_WORK ITEM_. Each entry should be quoted word for word, including every mark of punctuation.

[DATA RECORDS — start]

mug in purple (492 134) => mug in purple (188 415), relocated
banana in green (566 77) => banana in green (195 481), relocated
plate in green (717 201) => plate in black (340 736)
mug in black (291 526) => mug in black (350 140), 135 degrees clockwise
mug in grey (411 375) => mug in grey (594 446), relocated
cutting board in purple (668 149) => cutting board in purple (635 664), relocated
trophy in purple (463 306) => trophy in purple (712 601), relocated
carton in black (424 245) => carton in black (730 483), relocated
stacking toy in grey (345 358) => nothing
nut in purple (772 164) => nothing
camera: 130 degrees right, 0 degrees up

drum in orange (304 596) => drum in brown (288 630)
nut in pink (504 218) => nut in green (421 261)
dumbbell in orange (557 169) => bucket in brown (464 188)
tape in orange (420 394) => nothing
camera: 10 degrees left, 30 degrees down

[DATA RECORDS — finish]

_RESPONSE FOR THIS EXERCISE_.
mug in purple (492 134) => mug in purple (188 415), relocated
banana in green (566 77) => banana in green (195 481), relocated
plate in green (717 201) => plate in black (340 736)
mug in black (291 526) => mug in black (350 140), 135 degrees clockwise
mug in grey (411 375) => mug in grey (594 446), relocated
cutting board in purple (668 149) => cutting board in purple (635 664), relocated
trophy in purple (463 306) => trophy in purple (712 601), relocated
carton in black (424 245) => carton in black (730 483), relocated
stacking toy in grey (345 358) => nothing
nut in purple (772 164) => nothing
camera: 130 degrees right, 0 degrees up

drum in orange (304 596) => drum in brown (288 630)
nut in pink (504 218) => nut in green (421 261)
dumbbell in orange (557 169) => bucket in brown (464 188)
tape in orange (420 394) => nothing
camera: 10 degrees left, 30 degrees down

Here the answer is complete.